# Required action:
In the records below, find each line with the word "aerial" and copy it.

# Records for processing:

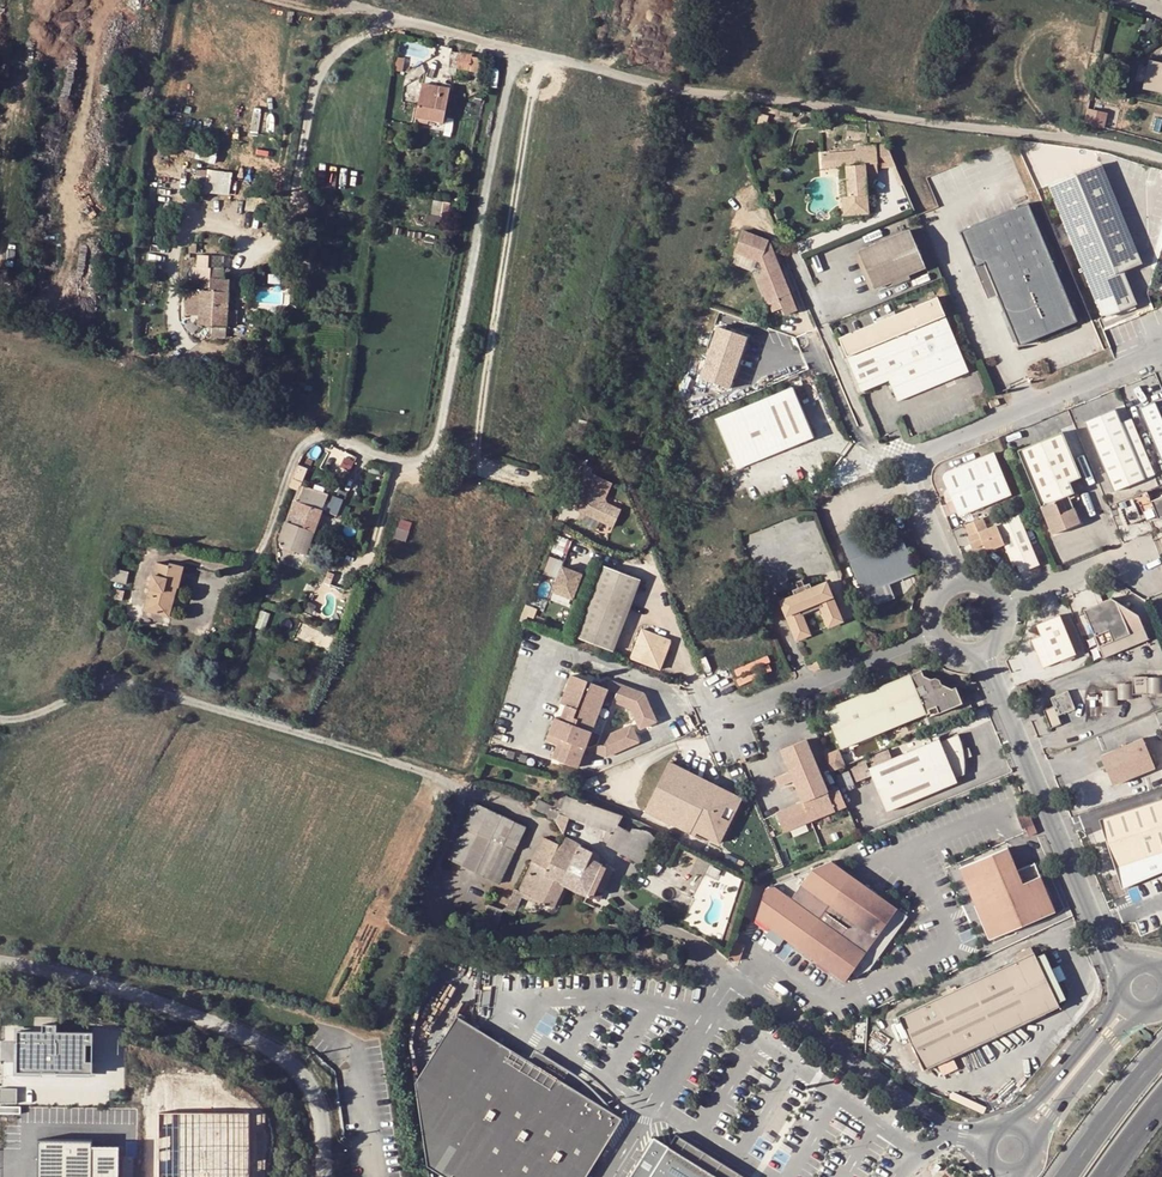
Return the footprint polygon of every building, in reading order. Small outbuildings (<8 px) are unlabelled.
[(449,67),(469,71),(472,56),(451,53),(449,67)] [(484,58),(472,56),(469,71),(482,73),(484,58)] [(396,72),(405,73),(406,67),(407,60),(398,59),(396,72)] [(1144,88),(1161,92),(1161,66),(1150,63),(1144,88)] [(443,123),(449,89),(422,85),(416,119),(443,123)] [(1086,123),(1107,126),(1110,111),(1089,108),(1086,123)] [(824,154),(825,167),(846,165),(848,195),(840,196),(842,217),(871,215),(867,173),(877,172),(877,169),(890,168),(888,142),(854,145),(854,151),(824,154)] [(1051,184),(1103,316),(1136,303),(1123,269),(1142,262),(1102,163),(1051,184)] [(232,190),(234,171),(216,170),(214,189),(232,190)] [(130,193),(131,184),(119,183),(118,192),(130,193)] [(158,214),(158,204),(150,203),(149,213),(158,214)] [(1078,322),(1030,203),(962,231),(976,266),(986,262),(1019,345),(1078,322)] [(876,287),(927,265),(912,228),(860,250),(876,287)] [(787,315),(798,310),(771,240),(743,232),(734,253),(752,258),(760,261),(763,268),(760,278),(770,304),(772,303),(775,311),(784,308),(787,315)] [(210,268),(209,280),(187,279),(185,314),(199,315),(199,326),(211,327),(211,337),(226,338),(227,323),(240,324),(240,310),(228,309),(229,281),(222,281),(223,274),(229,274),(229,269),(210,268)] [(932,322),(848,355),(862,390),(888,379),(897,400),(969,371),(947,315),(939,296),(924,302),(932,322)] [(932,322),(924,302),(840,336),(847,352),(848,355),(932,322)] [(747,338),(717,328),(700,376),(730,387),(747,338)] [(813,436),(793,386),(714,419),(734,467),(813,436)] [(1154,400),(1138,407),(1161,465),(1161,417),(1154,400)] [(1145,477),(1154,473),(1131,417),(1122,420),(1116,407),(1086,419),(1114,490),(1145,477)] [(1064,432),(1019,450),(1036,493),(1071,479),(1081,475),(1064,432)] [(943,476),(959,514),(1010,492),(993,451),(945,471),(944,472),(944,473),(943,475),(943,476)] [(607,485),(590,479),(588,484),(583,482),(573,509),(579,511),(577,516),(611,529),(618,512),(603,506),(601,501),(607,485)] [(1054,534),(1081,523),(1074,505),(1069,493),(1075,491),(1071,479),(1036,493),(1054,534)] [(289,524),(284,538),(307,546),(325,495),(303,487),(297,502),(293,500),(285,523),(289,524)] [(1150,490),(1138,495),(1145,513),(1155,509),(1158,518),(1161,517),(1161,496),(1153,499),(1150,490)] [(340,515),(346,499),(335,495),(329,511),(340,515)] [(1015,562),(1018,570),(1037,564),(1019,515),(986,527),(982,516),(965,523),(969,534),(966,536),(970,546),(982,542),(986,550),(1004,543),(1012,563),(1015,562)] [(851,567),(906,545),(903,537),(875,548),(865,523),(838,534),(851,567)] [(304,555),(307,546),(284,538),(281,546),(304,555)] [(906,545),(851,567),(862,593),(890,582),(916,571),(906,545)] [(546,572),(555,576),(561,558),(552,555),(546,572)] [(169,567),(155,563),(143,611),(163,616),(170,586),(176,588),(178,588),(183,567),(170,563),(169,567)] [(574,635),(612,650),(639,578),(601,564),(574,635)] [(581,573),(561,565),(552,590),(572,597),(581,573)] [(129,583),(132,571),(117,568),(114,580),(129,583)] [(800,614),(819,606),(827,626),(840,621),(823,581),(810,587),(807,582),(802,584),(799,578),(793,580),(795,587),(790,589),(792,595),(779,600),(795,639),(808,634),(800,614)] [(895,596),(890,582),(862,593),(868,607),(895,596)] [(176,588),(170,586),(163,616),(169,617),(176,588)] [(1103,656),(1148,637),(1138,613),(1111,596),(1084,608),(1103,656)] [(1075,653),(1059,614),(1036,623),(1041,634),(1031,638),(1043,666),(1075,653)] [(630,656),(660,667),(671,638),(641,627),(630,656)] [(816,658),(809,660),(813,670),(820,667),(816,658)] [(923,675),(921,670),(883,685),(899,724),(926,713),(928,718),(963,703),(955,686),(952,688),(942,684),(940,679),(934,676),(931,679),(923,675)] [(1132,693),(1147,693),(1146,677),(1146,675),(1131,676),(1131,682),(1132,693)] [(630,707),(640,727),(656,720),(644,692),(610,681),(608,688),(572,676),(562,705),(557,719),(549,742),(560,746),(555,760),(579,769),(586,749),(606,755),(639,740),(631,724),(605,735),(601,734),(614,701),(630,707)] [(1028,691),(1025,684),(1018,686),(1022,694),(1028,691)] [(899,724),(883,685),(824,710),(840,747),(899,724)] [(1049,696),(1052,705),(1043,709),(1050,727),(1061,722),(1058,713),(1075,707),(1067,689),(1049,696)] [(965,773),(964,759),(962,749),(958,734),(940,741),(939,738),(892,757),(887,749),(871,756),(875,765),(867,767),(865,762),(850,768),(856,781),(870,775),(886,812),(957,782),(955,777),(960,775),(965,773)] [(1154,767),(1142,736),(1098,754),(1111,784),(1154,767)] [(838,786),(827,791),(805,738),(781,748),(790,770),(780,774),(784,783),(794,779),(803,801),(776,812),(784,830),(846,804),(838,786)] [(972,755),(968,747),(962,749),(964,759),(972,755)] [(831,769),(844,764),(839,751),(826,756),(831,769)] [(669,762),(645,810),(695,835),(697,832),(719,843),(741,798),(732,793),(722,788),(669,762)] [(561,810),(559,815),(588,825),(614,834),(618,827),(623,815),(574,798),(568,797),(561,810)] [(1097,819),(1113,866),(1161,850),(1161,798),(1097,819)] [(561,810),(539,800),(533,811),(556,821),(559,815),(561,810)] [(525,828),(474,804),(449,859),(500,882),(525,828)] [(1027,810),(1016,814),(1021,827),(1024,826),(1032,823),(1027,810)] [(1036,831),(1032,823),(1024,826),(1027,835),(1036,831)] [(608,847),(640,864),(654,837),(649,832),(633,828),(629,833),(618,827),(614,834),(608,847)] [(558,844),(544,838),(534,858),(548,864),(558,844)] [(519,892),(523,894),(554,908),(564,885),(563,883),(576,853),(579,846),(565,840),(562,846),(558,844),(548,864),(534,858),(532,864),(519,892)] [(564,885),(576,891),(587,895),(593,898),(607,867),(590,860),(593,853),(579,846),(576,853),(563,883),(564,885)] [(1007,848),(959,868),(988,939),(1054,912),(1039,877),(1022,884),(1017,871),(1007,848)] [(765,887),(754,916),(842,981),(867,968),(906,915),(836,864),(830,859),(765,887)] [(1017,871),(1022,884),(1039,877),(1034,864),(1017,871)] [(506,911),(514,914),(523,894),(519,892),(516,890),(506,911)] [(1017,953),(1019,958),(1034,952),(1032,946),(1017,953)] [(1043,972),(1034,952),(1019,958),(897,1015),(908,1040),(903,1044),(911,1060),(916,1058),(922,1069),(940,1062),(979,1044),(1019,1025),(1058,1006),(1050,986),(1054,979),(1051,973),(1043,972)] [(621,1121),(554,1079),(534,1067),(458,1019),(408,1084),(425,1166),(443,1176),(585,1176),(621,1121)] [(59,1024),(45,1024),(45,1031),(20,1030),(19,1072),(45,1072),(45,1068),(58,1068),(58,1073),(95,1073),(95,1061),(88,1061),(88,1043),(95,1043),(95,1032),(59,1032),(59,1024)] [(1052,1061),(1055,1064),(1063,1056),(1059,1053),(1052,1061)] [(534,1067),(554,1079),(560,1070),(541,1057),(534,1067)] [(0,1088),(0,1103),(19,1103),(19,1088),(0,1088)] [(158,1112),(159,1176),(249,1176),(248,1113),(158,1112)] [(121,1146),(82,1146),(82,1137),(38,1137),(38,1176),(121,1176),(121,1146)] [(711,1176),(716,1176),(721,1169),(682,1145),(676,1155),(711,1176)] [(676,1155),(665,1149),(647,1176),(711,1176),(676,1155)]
...
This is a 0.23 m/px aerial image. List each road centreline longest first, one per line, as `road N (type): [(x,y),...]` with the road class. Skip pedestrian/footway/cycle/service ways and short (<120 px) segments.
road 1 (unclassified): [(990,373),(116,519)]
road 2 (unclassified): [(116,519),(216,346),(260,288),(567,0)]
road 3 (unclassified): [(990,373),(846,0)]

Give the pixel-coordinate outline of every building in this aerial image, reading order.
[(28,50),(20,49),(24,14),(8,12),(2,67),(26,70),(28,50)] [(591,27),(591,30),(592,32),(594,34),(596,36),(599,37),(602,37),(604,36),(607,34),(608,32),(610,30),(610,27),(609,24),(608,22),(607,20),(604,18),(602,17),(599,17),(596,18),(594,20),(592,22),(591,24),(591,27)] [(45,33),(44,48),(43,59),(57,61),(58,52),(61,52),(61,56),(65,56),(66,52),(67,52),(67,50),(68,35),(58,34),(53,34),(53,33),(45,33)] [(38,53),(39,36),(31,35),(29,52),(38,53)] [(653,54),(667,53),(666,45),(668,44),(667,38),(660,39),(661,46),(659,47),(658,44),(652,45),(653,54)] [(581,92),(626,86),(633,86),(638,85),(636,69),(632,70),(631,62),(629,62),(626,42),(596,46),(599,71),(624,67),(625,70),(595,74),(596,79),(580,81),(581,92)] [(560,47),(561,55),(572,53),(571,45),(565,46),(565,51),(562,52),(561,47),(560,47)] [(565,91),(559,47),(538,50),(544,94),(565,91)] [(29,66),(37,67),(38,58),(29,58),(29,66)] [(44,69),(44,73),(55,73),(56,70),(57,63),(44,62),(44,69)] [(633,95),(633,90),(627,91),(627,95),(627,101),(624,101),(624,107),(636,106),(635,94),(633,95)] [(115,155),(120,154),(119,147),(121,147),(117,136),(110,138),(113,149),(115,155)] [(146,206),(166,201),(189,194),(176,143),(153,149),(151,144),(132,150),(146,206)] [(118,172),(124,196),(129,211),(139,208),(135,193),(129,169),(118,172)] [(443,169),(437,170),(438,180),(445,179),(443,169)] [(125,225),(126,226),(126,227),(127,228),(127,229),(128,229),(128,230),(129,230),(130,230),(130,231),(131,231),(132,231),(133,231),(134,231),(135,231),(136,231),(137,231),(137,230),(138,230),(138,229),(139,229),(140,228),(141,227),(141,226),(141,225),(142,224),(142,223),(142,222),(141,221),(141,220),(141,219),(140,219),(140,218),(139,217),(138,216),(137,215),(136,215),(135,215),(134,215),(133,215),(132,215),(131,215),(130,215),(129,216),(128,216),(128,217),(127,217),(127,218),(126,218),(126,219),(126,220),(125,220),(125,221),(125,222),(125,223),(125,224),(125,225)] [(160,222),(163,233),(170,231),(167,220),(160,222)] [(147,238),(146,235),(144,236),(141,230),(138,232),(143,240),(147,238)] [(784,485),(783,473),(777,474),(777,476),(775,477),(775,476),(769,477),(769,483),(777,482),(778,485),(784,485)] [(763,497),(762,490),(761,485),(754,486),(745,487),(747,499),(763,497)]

# Finished exercise:
This is a 0.23 m/px aerial image. List each road centreline longest first, one per line, as `road N (type): [(x,y),...]` with the road class. Skip pedestrian/footway/cycle/service ways and short (<120 px) segments.
Give the pixel-coordinate outline of every building in this aerial image, reading order.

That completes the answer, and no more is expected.